_Your goal_.
Extract the line that contains "U6 pin OUT: N22 -> U5/IO0" and every line after it through the end of the records below, exactly as written, leaving out any pictures.

_ _ _ _ _

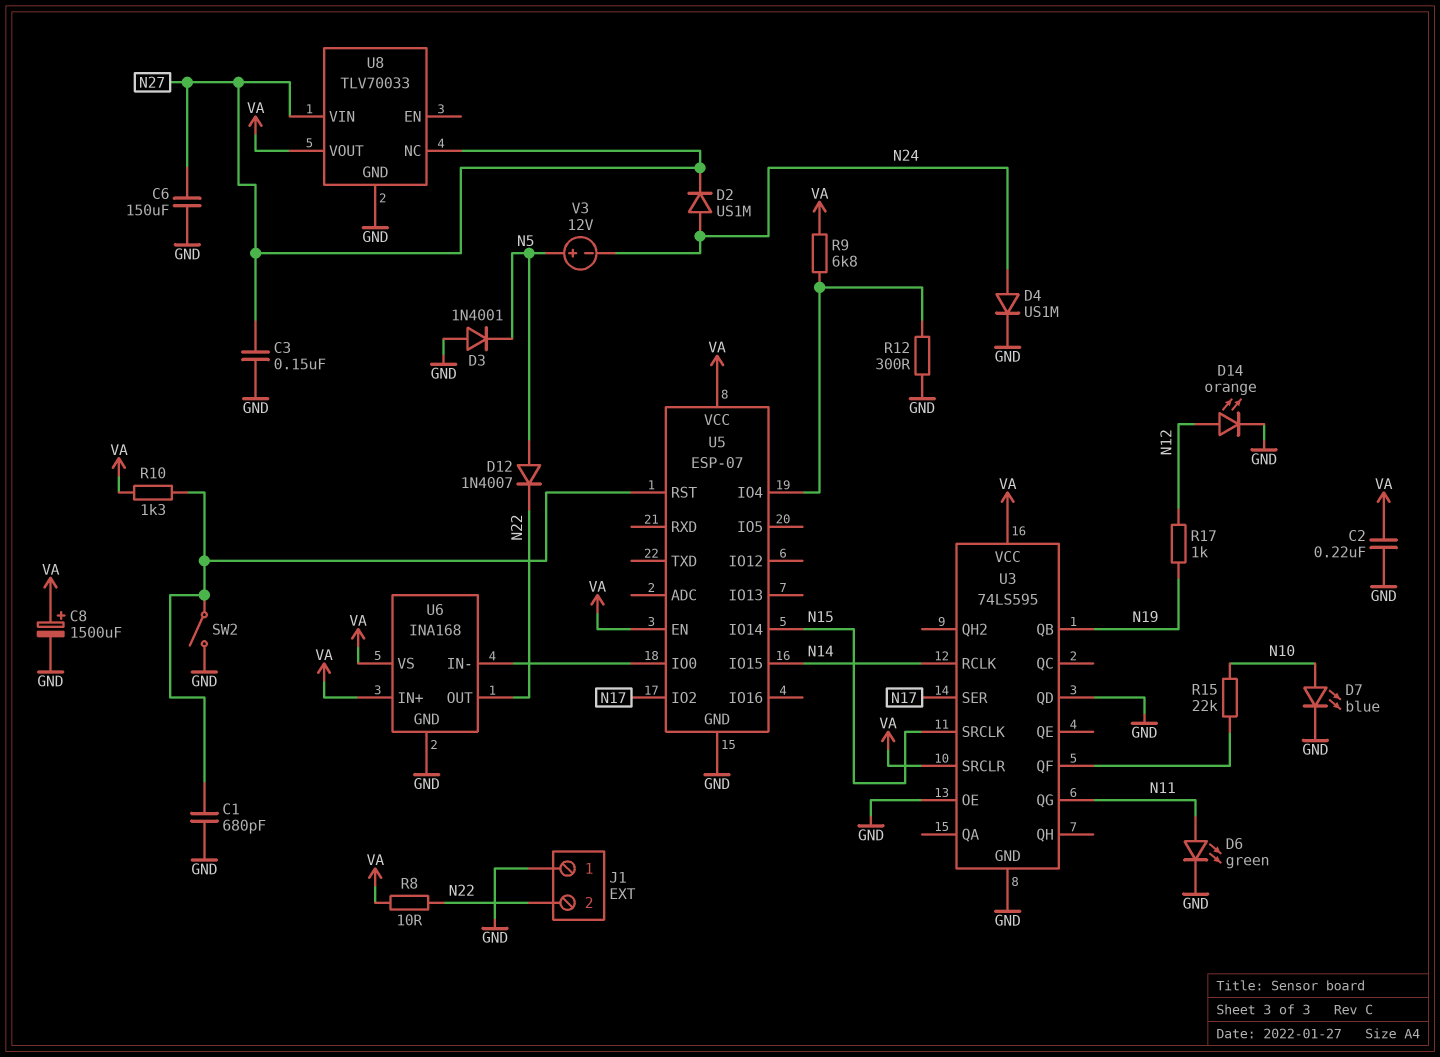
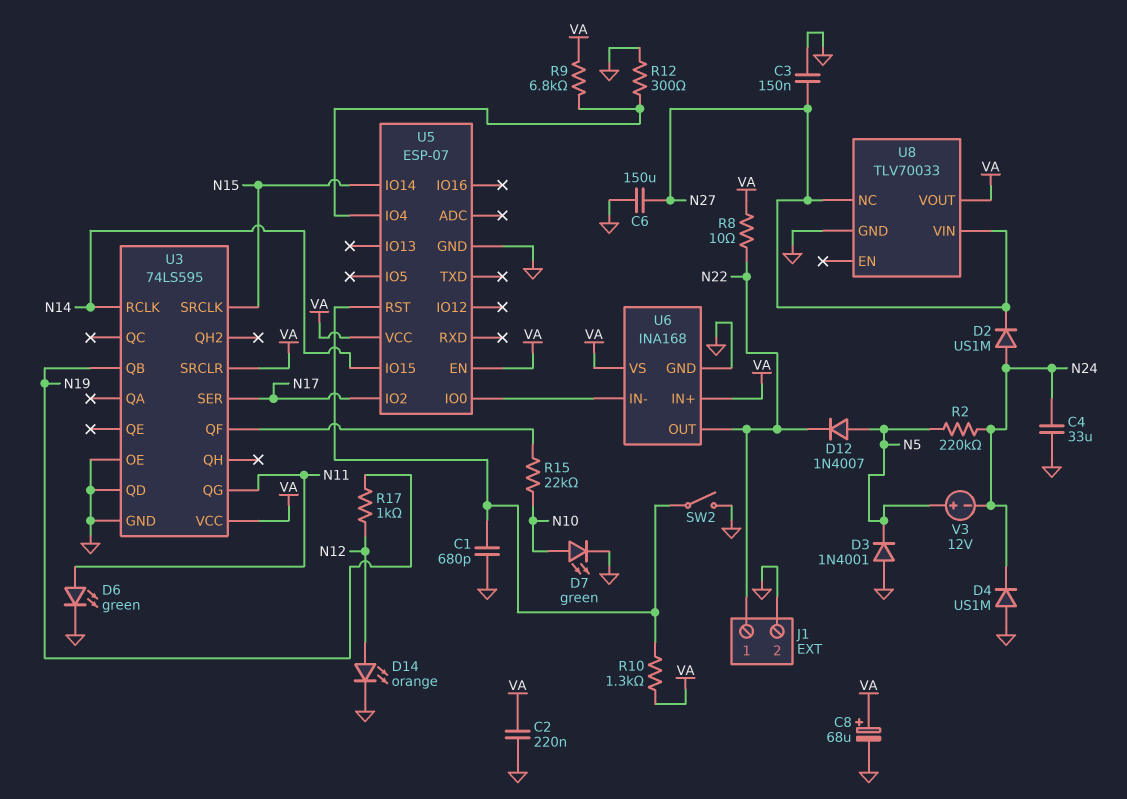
C4: none -> 33uF (GND, N24)
C8: 1500uF (plus VA, minus GND) -> 68uF (plus VA, minus GND)
D4: diode US1M (A N24, K GND) -> diode US1M (A GND, K N24)
D7: LED blue (A N10, K GND) -> LED green (A N10, K GND)
J1 pin 1: GND -> N22
J1 pin 2: N22 -> GND
R2: none -> 220k (N5, N24)

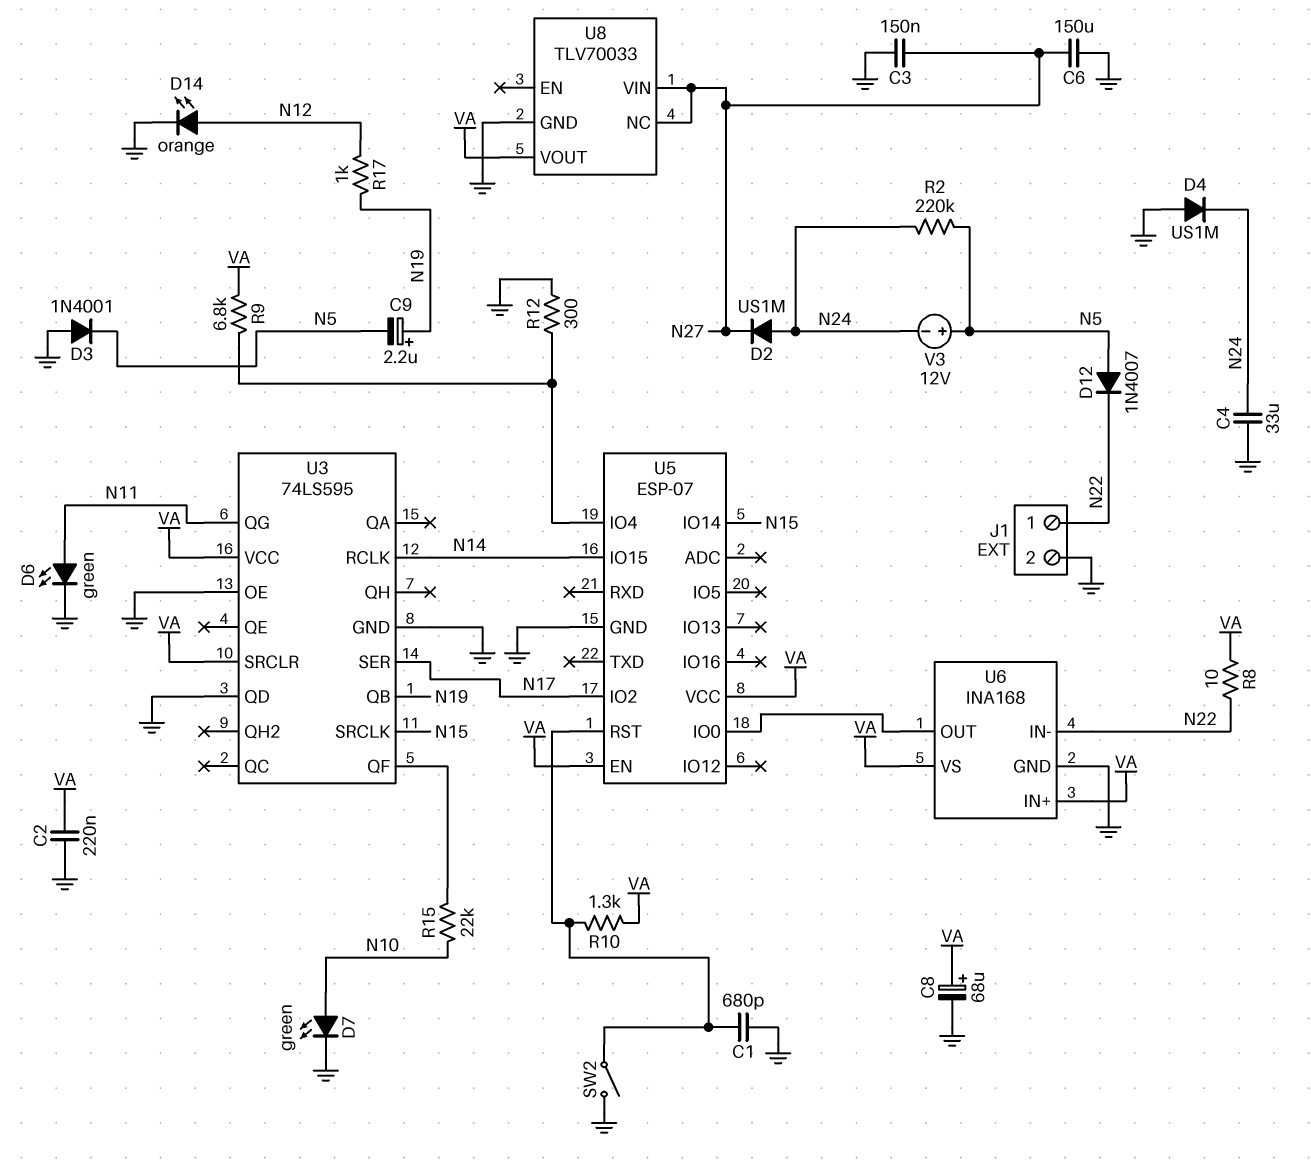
C9: none -> 2.2uF (plus N19, minus N5)
U6 pin IN-: U5/IO0 -> N22
U6 pin OUT: N22 -> U5/IO0

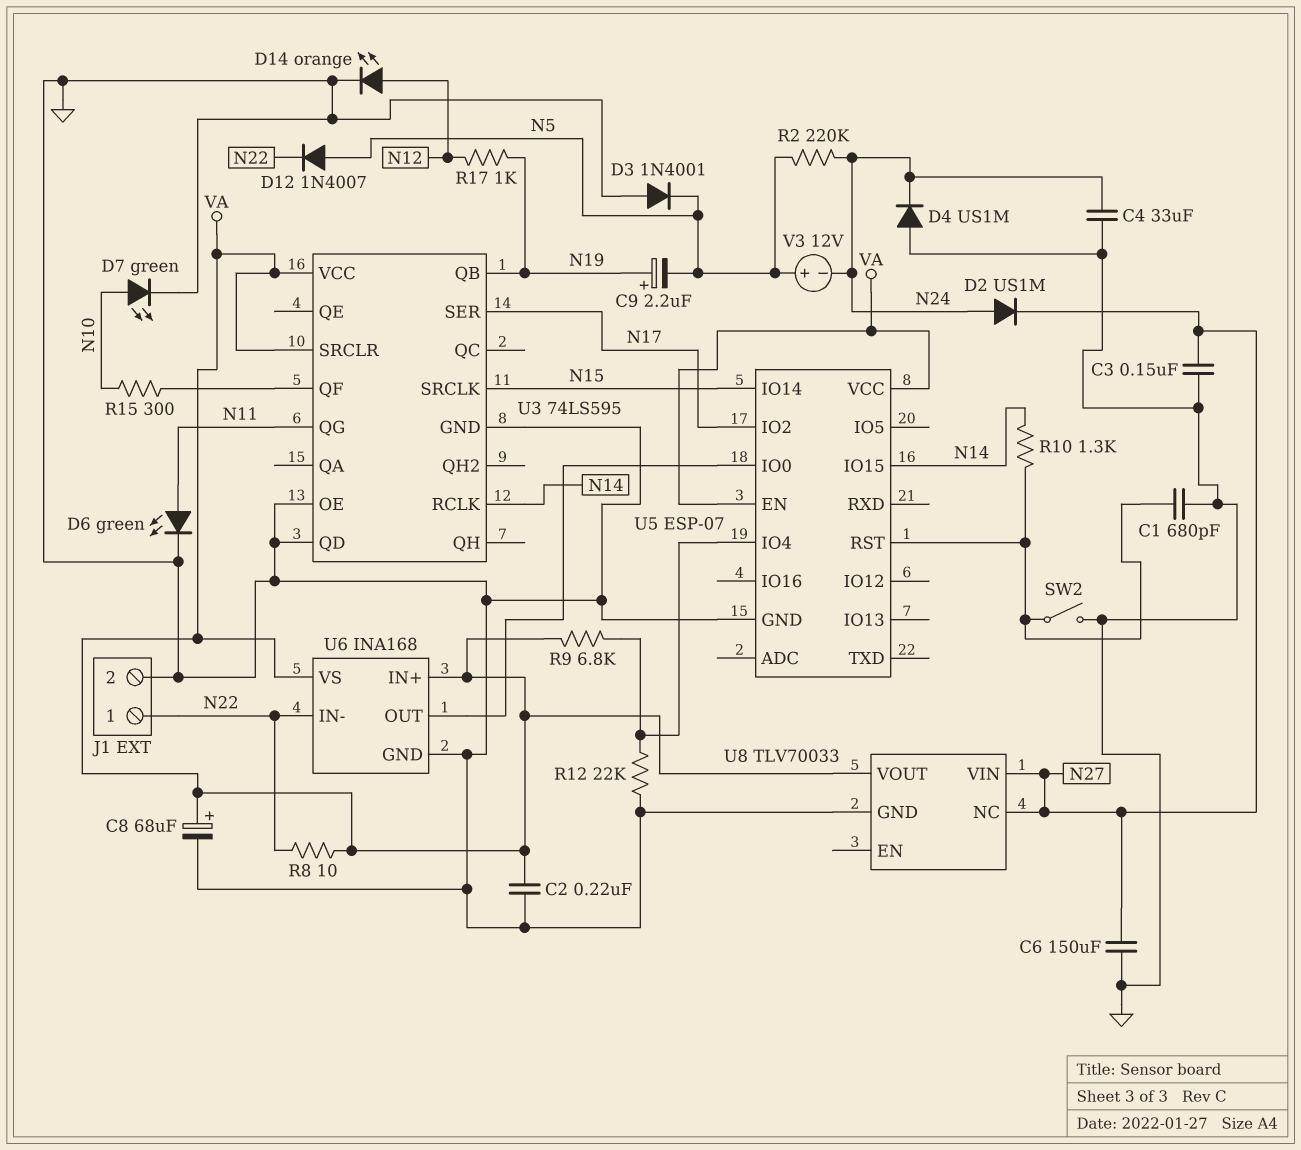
R10: 1.3k (U5/RST, VA) -> 1.3k (N14, U5/RST)
R12: 300 (GND, U5/IO4) -> 22k (GND, U5/IO4)
R15: 22k (N10, U3/QF) -> 300 (N10, U3/QF)

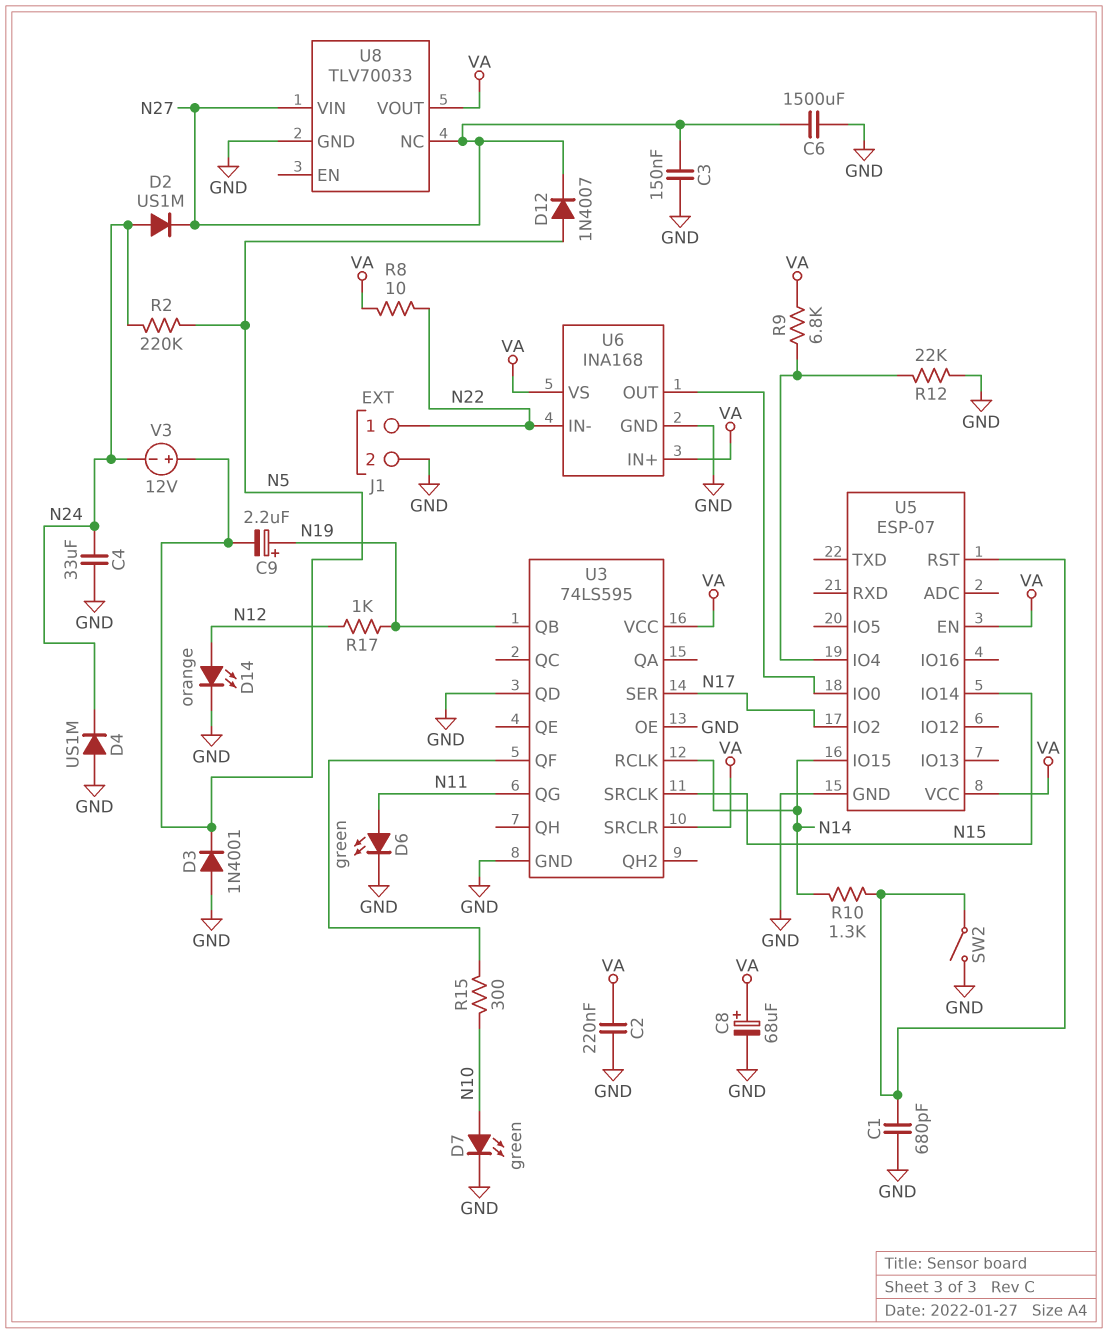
C6: 150uF (GND, N27) -> 1500uF (GND, N27)
D12: diode 1N4007 (A N5, K N22) -> diode 1N4007 (A N5, K N27)

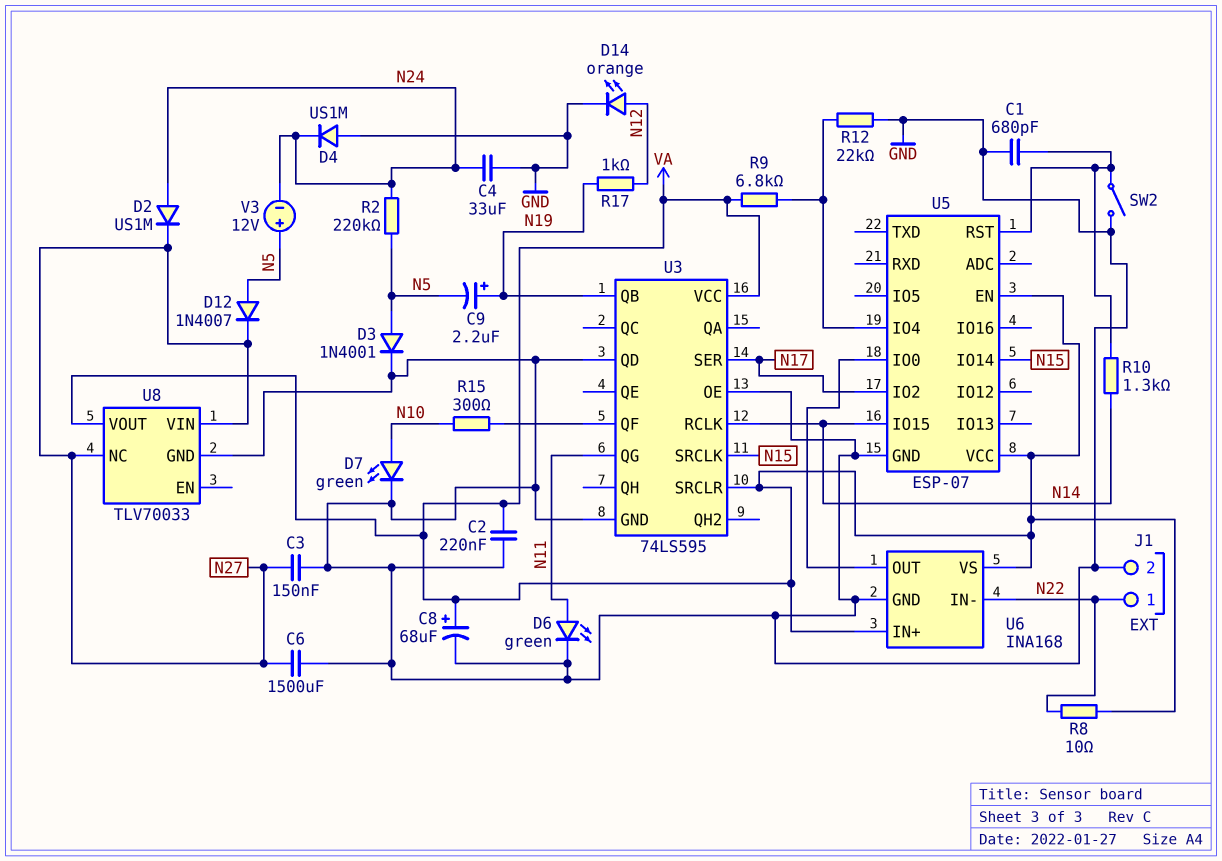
D3: diode 1N4001 (A GND, K N5) -> diode 1N4001 (A N5, K GND)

_ _ _ _ _

_Answer to this problem_.
U6 pin OUT: N22 -> U5/IO0

R10: 1.3k (U5/RST, VA) -> 1.3k (N14, U5/RST)
R12: 300 (GND, U5/IO4) -> 22k (GND, U5/IO4)
R15: 22k (N10, U3/QF) -> 300 (N10, U3/QF)

C6: 150uF (GND, N27) -> 1500uF (GND, N27)
D12: diode 1N4007 (A N5, K N22) -> diode 1N4007 (A N5, K N27)

D3: diode 1N4001 (A GND, K N5) -> diode 1N4001 (A N5, K GND)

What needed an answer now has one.